(Data records)
++++++++++++++++++++

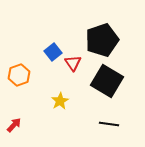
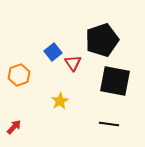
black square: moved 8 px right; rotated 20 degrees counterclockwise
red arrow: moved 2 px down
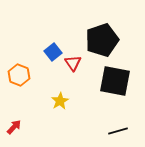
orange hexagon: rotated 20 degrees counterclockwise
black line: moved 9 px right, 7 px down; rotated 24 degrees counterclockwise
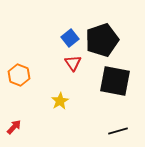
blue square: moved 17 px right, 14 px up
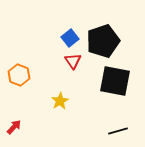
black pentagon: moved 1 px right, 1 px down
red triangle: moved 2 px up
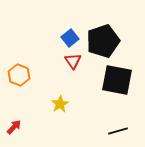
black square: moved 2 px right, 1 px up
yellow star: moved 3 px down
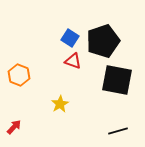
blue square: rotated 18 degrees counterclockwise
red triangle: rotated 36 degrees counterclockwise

++++++++++++++++++++

_GOAL:_
Retype every line of text from the items above word for word, omitting the pictures.

_WRITTEN REPLY:_
black square: moved 8 px right; rotated 20 degrees counterclockwise
red arrow: moved 2 px down
orange hexagon: rotated 20 degrees counterclockwise
black line: moved 9 px right, 7 px down; rotated 24 degrees counterclockwise
blue square: moved 17 px right, 14 px up
black pentagon: moved 1 px right, 1 px down
red triangle: moved 2 px up
black square: moved 2 px right, 1 px up
yellow star: moved 3 px down
blue square: rotated 18 degrees counterclockwise
red triangle: rotated 36 degrees counterclockwise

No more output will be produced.